### Task goal
Transcribe word for word the lines below from the line with "white 1x1 cone" through the line with "tan 1x1 brick [442,303,496,375]", ends included.

### Extracted data
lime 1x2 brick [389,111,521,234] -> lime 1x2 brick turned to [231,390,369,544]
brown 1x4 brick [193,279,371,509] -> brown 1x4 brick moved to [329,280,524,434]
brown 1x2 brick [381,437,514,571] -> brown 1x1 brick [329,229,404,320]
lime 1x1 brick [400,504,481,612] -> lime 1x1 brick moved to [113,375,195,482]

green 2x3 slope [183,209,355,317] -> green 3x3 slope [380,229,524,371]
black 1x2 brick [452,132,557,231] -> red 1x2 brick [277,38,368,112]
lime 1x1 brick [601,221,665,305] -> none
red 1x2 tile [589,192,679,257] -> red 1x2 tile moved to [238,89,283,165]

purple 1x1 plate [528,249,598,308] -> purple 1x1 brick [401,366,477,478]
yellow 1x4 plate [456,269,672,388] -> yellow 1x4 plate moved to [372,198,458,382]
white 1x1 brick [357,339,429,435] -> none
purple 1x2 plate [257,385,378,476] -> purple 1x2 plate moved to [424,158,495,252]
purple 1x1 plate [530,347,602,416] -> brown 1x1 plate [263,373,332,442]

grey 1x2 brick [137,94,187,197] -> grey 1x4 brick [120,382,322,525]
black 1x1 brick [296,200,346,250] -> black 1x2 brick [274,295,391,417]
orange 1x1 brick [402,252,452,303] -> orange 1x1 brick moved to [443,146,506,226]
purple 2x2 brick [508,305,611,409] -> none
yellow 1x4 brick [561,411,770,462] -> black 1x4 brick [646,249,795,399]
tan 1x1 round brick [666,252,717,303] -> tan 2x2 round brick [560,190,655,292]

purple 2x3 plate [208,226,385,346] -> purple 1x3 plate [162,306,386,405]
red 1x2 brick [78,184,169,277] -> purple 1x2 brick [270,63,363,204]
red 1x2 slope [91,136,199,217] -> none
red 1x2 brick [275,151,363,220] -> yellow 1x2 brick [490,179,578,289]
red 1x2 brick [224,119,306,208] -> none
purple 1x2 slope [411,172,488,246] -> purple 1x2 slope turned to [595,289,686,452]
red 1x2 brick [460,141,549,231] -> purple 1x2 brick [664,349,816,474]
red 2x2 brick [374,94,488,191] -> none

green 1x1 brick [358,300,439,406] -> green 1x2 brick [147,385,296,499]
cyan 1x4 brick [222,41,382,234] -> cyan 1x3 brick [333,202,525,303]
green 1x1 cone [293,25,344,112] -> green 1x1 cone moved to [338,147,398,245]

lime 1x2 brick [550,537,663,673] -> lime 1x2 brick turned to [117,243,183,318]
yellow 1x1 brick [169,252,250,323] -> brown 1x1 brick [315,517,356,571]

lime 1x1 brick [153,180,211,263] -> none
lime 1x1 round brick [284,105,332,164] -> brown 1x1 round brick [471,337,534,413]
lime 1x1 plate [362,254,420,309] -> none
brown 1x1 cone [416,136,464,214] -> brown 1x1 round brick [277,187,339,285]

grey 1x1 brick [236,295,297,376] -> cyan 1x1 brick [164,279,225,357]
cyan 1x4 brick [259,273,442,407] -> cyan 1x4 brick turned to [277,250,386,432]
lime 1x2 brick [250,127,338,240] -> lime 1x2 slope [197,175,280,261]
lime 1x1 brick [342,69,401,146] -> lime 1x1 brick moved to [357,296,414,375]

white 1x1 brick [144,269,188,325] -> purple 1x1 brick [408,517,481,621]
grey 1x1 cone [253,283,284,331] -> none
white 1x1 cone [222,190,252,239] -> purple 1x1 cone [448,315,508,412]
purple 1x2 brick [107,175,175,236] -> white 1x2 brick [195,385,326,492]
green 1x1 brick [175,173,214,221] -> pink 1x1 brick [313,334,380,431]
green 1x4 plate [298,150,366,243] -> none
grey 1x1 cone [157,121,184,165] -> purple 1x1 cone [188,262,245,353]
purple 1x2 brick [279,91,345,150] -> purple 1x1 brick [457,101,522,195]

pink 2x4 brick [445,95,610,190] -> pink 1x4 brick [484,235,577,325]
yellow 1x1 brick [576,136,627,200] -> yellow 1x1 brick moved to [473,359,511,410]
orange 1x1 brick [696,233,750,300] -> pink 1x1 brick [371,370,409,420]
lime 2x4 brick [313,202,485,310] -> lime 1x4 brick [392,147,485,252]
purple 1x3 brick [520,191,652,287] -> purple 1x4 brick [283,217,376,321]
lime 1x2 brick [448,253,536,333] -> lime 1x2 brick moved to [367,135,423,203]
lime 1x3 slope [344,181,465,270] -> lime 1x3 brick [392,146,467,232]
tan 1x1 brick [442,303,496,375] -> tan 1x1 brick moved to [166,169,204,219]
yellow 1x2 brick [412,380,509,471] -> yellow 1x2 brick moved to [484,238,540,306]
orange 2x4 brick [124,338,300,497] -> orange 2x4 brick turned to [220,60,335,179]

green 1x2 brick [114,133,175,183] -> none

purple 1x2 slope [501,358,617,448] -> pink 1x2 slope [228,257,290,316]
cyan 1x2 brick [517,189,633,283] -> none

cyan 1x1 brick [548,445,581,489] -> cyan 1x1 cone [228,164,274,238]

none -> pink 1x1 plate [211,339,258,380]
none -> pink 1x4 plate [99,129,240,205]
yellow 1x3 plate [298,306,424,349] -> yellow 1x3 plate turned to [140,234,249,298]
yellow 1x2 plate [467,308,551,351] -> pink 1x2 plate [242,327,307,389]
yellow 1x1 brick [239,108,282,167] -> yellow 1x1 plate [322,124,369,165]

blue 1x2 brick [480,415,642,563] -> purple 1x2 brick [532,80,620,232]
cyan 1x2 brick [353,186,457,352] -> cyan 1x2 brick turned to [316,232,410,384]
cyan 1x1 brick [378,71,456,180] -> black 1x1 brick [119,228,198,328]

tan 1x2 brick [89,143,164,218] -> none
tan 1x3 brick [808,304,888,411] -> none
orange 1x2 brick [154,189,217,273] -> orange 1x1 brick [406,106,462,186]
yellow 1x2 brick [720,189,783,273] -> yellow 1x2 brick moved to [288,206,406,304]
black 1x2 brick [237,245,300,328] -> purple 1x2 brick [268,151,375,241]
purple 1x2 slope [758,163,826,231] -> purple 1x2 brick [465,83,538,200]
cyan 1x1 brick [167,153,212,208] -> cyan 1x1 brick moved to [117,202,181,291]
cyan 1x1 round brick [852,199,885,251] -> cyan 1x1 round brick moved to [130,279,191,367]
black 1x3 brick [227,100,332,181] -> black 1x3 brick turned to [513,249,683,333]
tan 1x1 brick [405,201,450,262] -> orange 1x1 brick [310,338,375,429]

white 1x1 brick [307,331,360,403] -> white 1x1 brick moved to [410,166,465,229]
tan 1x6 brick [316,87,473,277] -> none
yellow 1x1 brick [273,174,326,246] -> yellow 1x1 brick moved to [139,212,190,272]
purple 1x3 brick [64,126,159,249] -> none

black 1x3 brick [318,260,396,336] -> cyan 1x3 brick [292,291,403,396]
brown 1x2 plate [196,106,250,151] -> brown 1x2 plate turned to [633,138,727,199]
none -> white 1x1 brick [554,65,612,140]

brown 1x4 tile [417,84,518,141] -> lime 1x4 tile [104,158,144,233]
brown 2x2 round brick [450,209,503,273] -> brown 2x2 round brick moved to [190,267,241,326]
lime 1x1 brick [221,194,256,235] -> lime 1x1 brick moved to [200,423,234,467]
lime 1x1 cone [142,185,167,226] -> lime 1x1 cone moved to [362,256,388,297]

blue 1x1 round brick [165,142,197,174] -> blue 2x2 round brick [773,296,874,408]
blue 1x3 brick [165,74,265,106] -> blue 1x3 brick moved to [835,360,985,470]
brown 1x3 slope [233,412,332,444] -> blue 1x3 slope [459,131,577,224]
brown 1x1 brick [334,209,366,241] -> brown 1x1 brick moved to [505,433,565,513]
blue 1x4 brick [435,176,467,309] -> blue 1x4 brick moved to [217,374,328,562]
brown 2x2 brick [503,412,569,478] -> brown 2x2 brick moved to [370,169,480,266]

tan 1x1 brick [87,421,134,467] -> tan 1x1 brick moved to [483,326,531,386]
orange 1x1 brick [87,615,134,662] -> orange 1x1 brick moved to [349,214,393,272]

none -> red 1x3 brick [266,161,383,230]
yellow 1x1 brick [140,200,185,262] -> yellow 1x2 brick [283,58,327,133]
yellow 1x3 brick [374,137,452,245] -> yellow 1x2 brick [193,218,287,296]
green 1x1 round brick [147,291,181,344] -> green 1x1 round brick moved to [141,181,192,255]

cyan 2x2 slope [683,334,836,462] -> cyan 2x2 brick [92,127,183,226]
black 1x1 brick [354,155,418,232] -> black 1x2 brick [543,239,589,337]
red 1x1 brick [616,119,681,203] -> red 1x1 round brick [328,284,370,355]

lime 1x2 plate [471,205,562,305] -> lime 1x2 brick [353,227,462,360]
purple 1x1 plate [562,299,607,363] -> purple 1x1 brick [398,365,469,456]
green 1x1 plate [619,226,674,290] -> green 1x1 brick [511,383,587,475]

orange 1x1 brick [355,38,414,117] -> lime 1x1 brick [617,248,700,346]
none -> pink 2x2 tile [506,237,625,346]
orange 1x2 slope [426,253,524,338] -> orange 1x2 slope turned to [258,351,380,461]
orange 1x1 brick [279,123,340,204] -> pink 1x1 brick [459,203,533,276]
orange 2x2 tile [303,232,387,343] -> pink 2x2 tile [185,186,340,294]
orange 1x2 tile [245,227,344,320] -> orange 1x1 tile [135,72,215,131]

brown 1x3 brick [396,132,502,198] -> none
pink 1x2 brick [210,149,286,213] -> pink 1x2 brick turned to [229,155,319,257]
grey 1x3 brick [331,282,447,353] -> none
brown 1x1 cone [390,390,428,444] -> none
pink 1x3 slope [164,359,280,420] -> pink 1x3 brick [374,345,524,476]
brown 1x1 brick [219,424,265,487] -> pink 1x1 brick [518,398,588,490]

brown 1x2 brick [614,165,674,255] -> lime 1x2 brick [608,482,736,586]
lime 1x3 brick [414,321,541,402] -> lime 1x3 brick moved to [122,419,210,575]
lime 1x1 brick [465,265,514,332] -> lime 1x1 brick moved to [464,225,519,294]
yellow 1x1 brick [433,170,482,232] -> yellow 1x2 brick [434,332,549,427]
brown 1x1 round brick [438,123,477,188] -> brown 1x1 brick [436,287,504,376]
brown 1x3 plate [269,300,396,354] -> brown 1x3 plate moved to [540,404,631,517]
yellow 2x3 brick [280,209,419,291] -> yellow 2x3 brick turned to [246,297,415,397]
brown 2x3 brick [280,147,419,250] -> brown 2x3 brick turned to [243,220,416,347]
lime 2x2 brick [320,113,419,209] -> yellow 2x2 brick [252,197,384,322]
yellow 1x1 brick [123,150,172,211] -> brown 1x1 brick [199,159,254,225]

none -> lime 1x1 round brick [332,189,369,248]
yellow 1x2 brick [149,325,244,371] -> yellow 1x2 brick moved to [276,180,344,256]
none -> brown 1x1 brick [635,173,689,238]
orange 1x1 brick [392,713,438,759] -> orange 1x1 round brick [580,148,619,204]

### Result below
white 1x1 cone [222,190,252,239] -> purple 1x1 cone [448,315,508,412]
purple 1x2 brick [107,175,175,236] -> white 1x2 brick [195,385,326,492]
green 1x1 brick [175,173,214,221] -> pink 1x1 brick [313,334,380,431]
green 1x4 plate [298,150,366,243] -> none
grey 1x1 cone [157,121,184,165] -> purple 1x1 cone [188,262,245,353]
purple 1x2 brick [279,91,345,150] -> purple 1x1 brick [457,101,522,195]

pink 2x4 brick [445,95,610,190] -> pink 1x4 brick [484,235,577,325]
yellow 1x1 brick [576,136,627,200] -> yellow 1x1 brick moved to [473,359,511,410]
orange 1x1 brick [696,233,750,300] -> pink 1x1 brick [371,370,409,420]
lime 2x4 brick [313,202,485,310] -> lime 1x4 brick [392,147,485,252]
purple 1x3 brick [520,191,652,287] -> purple 1x4 brick [283,217,376,321]
lime 1x2 brick [448,253,536,333] -> lime 1x2 brick moved to [367,135,423,203]
lime 1x3 slope [344,181,465,270] -> lime 1x3 brick [392,146,467,232]
tan 1x1 brick [442,303,496,375] -> tan 1x1 brick moved to [166,169,204,219]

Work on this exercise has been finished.